▶ **Extracted material**
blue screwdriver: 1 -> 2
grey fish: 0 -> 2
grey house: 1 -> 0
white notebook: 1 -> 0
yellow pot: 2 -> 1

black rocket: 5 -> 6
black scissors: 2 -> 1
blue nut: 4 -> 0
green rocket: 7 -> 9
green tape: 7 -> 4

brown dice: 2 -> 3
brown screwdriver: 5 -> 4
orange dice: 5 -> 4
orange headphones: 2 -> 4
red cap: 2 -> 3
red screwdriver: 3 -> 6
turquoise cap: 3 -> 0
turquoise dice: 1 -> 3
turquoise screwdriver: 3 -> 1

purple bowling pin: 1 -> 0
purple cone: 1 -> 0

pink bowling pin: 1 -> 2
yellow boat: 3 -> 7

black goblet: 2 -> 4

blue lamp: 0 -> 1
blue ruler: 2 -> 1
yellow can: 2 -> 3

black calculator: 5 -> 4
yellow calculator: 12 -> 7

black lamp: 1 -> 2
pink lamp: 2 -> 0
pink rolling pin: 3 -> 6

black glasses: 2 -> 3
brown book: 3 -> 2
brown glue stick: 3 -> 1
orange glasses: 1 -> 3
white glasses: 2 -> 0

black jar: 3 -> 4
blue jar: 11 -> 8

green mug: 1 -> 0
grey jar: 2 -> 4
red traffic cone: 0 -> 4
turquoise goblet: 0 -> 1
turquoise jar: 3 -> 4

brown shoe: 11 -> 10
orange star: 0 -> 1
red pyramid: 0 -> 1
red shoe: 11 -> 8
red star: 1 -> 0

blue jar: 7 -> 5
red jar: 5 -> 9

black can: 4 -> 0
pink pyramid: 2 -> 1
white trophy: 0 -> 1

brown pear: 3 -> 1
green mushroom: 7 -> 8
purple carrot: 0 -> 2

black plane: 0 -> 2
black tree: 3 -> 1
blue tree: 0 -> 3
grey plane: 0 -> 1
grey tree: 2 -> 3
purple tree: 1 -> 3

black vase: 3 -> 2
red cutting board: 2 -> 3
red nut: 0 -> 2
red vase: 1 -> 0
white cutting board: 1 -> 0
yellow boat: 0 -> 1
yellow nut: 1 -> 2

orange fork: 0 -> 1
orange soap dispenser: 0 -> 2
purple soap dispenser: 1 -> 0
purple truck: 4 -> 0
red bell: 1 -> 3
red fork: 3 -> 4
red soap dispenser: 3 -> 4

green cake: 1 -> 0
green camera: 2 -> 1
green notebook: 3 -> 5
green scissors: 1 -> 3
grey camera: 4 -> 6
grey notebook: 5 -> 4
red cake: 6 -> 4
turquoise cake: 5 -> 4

▶ **Task description**
All lines above from the one holding "black scissors: 2 -> 1" to the one holding "red vase: 1 -> 0", inclusive, are to be copied exactly; no other line is wanted.

▶ **Reply to the task**
black scissors: 2 -> 1
blue nut: 4 -> 0
green rocket: 7 -> 9
green tape: 7 -> 4

brown dice: 2 -> 3
brown screwdriver: 5 -> 4
orange dice: 5 -> 4
orange headphones: 2 -> 4
red cap: 2 -> 3
red screwdriver: 3 -> 6
turquoise cap: 3 -> 0
turquoise dice: 1 -> 3
turquoise screwdriver: 3 -> 1

purple bowling pin: 1 -> 0
purple cone: 1 -> 0

pink bowling pin: 1 -> 2
yellow boat: 3 -> 7

black goblet: 2 -> 4

blue lamp: 0 -> 1
blue ruler: 2 -> 1
yellow can: 2 -> 3

black calculator: 5 -> 4
yellow calculator: 12 -> 7

black lamp: 1 -> 2
pink lamp: 2 -> 0
pink rolling pin: 3 -> 6

black glasses: 2 -> 3
brown book: 3 -> 2
brown glue stick: 3 -> 1
orange glasses: 1 -> 3
white glasses: 2 -> 0

black jar: 3 -> 4
blue jar: 11 -> 8

green mug: 1 -> 0
grey jar: 2 -> 4
red traffic cone: 0 -> 4
turquoise goblet: 0 -> 1
turquoise jar: 3 -> 4

brown shoe: 11 -> 10
orange star: 0 -> 1
red pyramid: 0 -> 1
red shoe: 11 -> 8
red star: 1 -> 0

blue jar: 7 -> 5
red jar: 5 -> 9

black can: 4 -> 0
pink pyramid: 2 -> 1
white trophy: 0 -> 1

brown pear: 3 -> 1
green mushroom: 7 -> 8
purple carrot: 0 -> 2

black plane: 0 -> 2
black tree: 3 -> 1
blue tree: 0 -> 3
grey plane: 0 -> 1
grey tree: 2 -> 3
purple tree: 1 -> 3

black vase: 3 -> 2
red cutting board: 2 -> 3
red nut: 0 -> 2
red vase: 1 -> 0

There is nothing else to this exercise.